*** Extracted information Section Begins ***

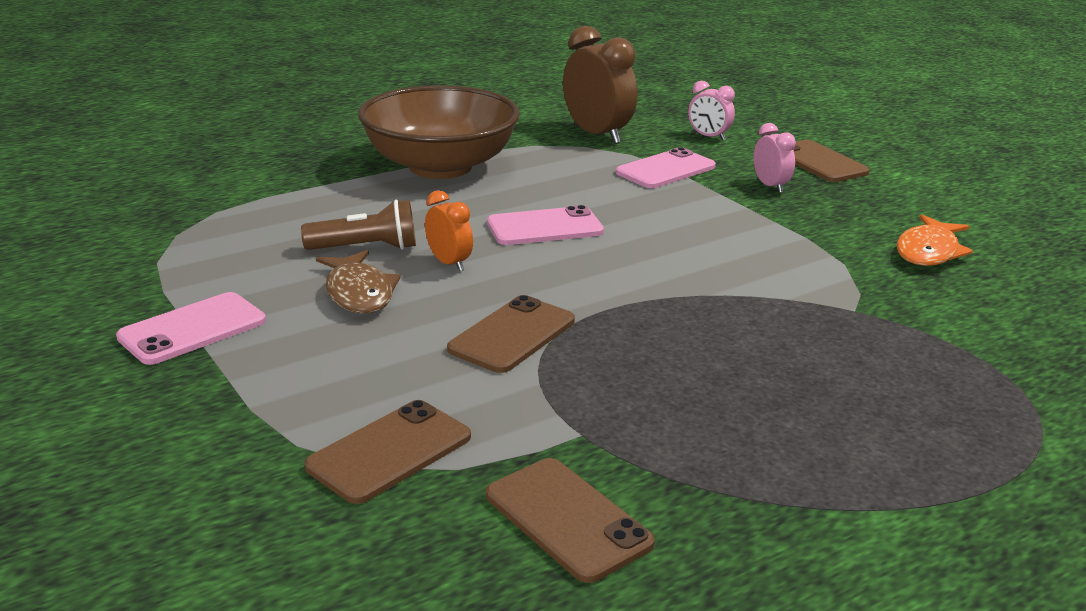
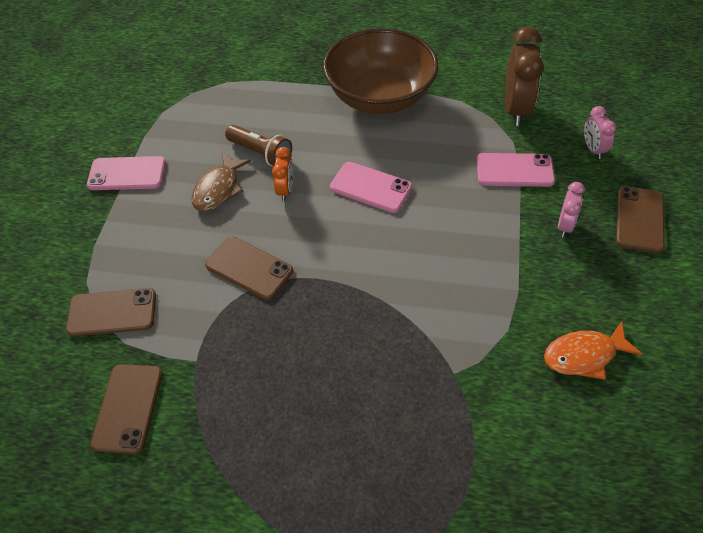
camera: 45 degrees right, 25 degrees up
(512, 335) = (249, 268): brown phone -> brown phone turned 45 degrees clockwise

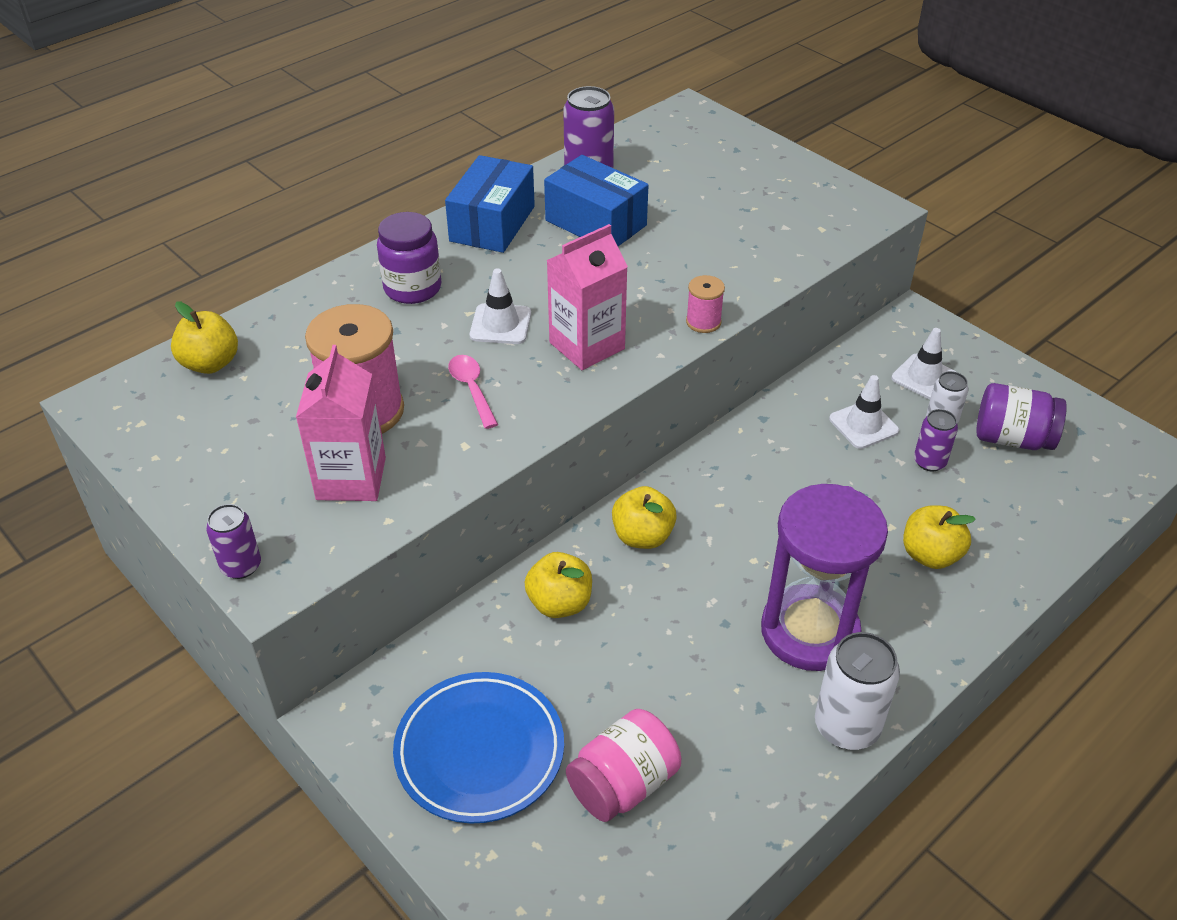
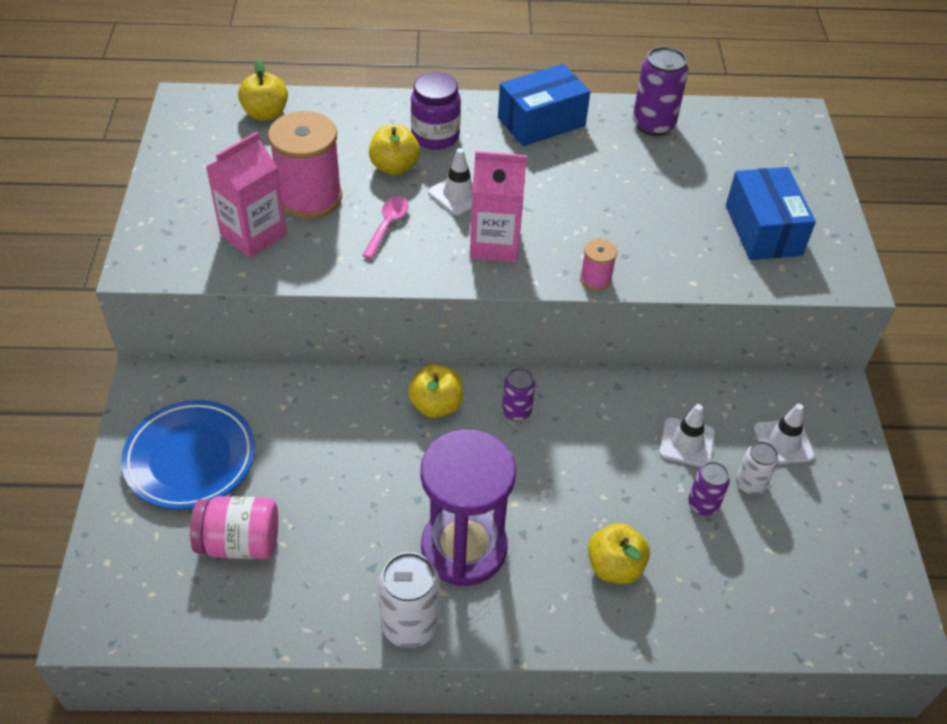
camera: 40 degrees right, 5 degrees up
(241, 566) = (140, 245): purple can -> purple can (516, 411)
(559, 603) = (336, 408): yellow apple -> yellow apple (394, 167)
(595, 223) = (613, 162): blue box -> blue box (763, 230)
(1012, 438) = (795, 536): purple jar -> none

*** Extracted information Section Ends ***

### What is expected
Please write out, exactly as they appear, the lines from the line containing "camera: 40 degrees right, 5 degrees up" through the last line of the records above, both included.

### Task answer
camera: 40 degrees right, 5 degrees up
(241, 566) = (140, 245): purple can -> purple can (516, 411)
(559, 603) = (336, 408): yellow apple -> yellow apple (394, 167)
(595, 223) = (613, 162): blue box -> blue box (763, 230)
(1012, 438) = (795, 536): purple jar -> none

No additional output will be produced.